### WHAT YOU ARE ASKED TO DO:
Copy every item below word for word, omitting the pictures.

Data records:
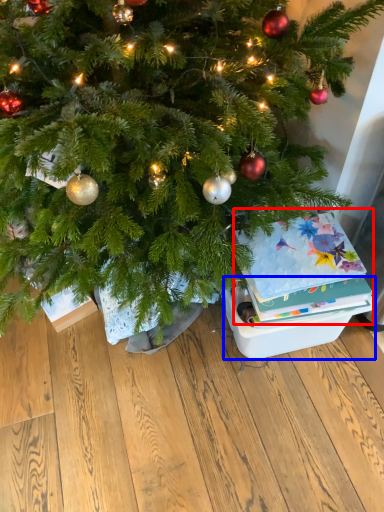
Question: Which object is closer to the camera taking this photo, christmas card (highlighted by a red box) or storage box (highlighted by a blue box)?

Choices:
 (A) christmas card
 (B) storage box

Answer: (A)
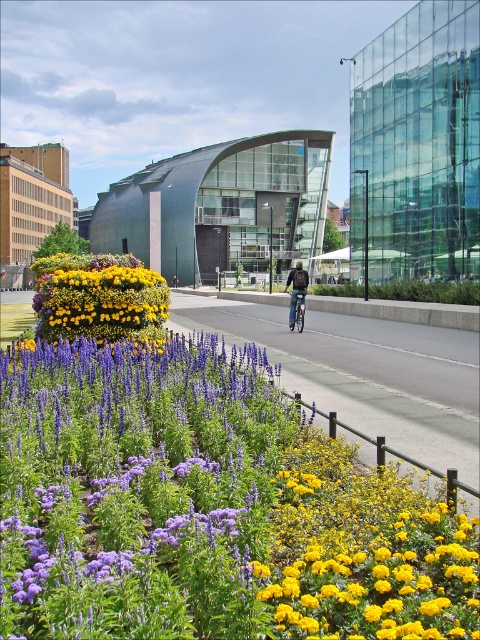
Question: Which object appears closest to the camera in this image?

### CORRECT ANSWER:
Question: Which object is closer to the camera taking this photo, christmas card (highlighted by a red box) or storage box (highlighted by a blue box)?

Choices:
 (A) christmas card
 (B) storage box

Answer: (A)
Question: Which object appears closest to the camera in this image?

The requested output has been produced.